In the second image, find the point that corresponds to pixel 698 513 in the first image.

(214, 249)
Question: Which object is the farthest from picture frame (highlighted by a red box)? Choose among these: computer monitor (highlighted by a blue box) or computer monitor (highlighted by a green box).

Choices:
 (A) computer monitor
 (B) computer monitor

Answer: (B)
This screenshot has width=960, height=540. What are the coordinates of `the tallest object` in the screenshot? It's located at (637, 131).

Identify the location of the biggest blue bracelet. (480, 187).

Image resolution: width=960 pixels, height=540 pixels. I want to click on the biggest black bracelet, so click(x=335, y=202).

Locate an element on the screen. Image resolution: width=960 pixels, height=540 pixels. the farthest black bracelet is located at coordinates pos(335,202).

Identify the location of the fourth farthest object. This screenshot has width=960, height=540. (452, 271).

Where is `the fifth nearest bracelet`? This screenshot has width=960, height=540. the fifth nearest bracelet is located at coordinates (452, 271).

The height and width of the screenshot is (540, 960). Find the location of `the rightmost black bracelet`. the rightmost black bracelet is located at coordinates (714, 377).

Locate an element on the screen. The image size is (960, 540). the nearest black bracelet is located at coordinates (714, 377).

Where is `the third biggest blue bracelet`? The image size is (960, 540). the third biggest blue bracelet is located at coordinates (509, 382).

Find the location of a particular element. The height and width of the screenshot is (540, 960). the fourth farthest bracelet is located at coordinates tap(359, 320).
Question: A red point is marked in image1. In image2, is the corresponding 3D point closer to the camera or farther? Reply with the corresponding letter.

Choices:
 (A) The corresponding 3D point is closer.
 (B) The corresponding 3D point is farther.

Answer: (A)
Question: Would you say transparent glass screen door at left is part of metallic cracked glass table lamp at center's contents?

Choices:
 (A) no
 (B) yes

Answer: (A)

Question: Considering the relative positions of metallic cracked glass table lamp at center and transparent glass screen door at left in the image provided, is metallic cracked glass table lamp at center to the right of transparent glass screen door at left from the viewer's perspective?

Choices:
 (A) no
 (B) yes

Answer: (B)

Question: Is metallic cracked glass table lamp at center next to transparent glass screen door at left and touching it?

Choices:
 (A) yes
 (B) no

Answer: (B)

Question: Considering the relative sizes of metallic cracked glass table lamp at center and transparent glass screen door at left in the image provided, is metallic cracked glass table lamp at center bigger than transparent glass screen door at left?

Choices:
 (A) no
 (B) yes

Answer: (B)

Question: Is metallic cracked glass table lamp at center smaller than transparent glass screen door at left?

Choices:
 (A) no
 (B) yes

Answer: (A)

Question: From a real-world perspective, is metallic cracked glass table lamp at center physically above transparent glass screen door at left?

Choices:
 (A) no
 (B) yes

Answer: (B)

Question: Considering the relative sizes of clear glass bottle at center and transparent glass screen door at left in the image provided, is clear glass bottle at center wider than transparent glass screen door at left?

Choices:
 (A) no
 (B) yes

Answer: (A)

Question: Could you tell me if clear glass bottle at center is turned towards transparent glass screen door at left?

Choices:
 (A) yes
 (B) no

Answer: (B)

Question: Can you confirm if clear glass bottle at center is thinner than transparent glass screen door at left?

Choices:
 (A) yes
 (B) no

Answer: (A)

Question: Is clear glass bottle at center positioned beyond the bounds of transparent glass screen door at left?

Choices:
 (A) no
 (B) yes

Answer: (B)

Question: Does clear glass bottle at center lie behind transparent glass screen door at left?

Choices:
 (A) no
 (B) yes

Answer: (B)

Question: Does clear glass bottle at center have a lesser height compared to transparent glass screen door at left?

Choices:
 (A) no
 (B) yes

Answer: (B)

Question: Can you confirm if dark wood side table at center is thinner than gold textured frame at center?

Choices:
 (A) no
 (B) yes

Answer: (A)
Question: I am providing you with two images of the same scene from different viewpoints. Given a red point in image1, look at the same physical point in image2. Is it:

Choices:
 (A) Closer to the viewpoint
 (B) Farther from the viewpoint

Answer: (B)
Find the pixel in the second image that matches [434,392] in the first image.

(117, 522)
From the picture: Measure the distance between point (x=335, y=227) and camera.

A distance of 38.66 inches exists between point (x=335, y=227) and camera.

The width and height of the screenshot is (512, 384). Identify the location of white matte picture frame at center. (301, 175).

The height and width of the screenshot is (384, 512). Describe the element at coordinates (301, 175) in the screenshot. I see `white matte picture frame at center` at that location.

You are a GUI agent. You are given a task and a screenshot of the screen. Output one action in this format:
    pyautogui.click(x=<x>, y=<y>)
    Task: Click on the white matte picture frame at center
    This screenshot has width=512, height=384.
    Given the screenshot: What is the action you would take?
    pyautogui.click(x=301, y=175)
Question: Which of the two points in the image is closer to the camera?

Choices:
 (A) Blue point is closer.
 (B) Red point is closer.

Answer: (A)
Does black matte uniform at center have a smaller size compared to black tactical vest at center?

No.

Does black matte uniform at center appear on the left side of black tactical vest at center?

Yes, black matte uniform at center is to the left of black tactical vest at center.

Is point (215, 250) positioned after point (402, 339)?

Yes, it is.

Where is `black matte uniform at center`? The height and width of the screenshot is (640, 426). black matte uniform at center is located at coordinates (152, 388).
-*-*-
Rewrite the entire listing above, changing every "black tactical vest" to "dark tactical vest" and leaving everything else as it is.

In the second image, find the point that corresponds to pixel 698 513 in the first image.

(214, 249)
Question: Which object is the farthest from picture frame (highlighted by a red box)? Choose among these: computer monitor (highlighted by a blue box) or computer monitor (highlighted by a green box).

Choices:
 (A) computer monitor
 (B) computer monitor

Answer: (B)
This screenshot has width=960, height=540. What are the coordinates of `the tallest object` in the screenshot? It's located at (637, 131).

Identify the location of the biggest blue bracelet. (480, 187).

Image resolution: width=960 pixels, height=540 pixels. I want to click on the biggest black bracelet, so click(x=335, y=202).

Locate an element on the screen. Image resolution: width=960 pixels, height=540 pixels. the farthest black bracelet is located at coordinates pos(335,202).

Identify the location of the fourth farthest object. This screenshot has width=960, height=540. (452, 271).

Where is `the fifth nearest bracelet`? This screenshot has width=960, height=540. the fifth nearest bracelet is located at coordinates (452, 271).

The height and width of the screenshot is (540, 960). Find the location of `the rightmost black bracelet`. the rightmost black bracelet is located at coordinates (714, 377).

Locate an element on the screen. The image size is (960, 540). the nearest black bracelet is located at coordinates (714, 377).

Where is `the third biggest blue bracelet`? The image size is (960, 540). the third biggest blue bracelet is located at coordinates (509, 382).

Find the location of a particular element. The height and width of the screenshot is (540, 960). the fourth farthest bracelet is located at coordinates tap(359, 320).
Question: A red point is marked in image1. In image2, is the corresponding 3D point closer to the camera or farther? Reply with the corresponding letter.

Choices:
 (A) The corresponding 3D point is closer.
 (B) The corresponding 3D point is farther.

Answer: (A)
Question: Would you say transparent glass screen door at left is part of metallic cracked glass table lamp at center's contents?

Choices:
 (A) no
 (B) yes

Answer: (A)

Question: Considering the relative positions of metallic cracked glass table lamp at center and transparent glass screen door at left in the image provided, is metallic cracked glass table lamp at center to the right of transparent glass screen door at left from the viewer's perspective?

Choices:
 (A) no
 (B) yes

Answer: (B)

Question: Is metallic cracked glass table lamp at center next to transparent glass screen door at left and touching it?

Choices:
 (A) yes
 (B) no

Answer: (B)

Question: Considering the relative sizes of metallic cracked glass table lamp at center and transparent glass screen door at left in the image provided, is metallic cracked glass table lamp at center bigger than transparent glass screen door at left?

Choices:
 (A) no
 (B) yes

Answer: (B)

Question: Is metallic cracked glass table lamp at center smaller than transparent glass screen door at left?

Choices:
 (A) no
 (B) yes

Answer: (A)

Question: From a real-world perspective, is metallic cracked glass table lamp at center physically above transparent glass screen door at left?

Choices:
 (A) no
 (B) yes

Answer: (B)

Question: Considering the relative sizes of clear glass bottle at center and transparent glass screen door at left in the image provided, is clear glass bottle at center wider than transparent glass screen door at left?

Choices:
 (A) no
 (B) yes

Answer: (A)

Question: Could you tell me if clear glass bottle at center is turned towards transparent glass screen door at left?

Choices:
 (A) yes
 (B) no

Answer: (B)

Question: Can you confirm if clear glass bottle at center is thinner than transparent glass screen door at left?

Choices:
 (A) yes
 (B) no

Answer: (A)

Question: Is clear glass bottle at center positioned beyond the bounds of transparent glass screen door at left?

Choices:
 (A) no
 (B) yes

Answer: (B)

Question: Does clear glass bottle at center lie behind transparent glass screen door at left?

Choices:
 (A) no
 (B) yes

Answer: (B)

Question: Does clear glass bottle at center have a lesser height compared to transparent glass screen door at left?

Choices:
 (A) no
 (B) yes

Answer: (B)

Question: Can you confirm if dark wood side table at center is thinner than gold textured frame at center?

Choices:
 (A) no
 (B) yes

Answer: (A)
Question: I am providing you with two images of the same scene from different viewpoints. Given a red point in image1, look at the same physical point in image2. Is it:

Choices:
 (A) Closer to the viewpoint
 (B) Farther from the viewpoint

Answer: (B)
Find the pixel in the second image that matches [434,392] in the first image.

(117, 522)
From the picture: Measure the distance between point (x=335, y=227) and camera.

A distance of 38.66 inches exists between point (x=335, y=227) and camera.

The width and height of the screenshot is (512, 384). Identify the location of white matte picture frame at center. (301, 175).

The height and width of the screenshot is (384, 512). Describe the element at coordinates (301, 175) in the screenshot. I see `white matte picture frame at center` at that location.

You are a GUI agent. You are given a task and a screenshot of the screen. Output one action in this format:
    pyautogui.click(x=<x>, y=<y>)
    Task: Click on the white matte picture frame at center
    This screenshot has width=512, height=384.
    Given the screenshot: What is the action you would take?
    pyautogui.click(x=301, y=175)
Question: Which of the two points in the image is closer to the camera?

Choices:
 (A) Blue point is closer.
 (B) Red point is closer.

Answer: (A)
Does black matte uniform at center have a smaller size compared to dark tactical vest at center?

No.

Does black matte uniform at center appear on the left side of dark tactical vest at center?

Yes, black matte uniform at center is to the left of dark tactical vest at center.

Is point (215, 250) positioned after point (402, 339)?

Yes, it is.

Where is `black matte uniform at center`? The height and width of the screenshot is (640, 426). black matte uniform at center is located at coordinates (152, 388).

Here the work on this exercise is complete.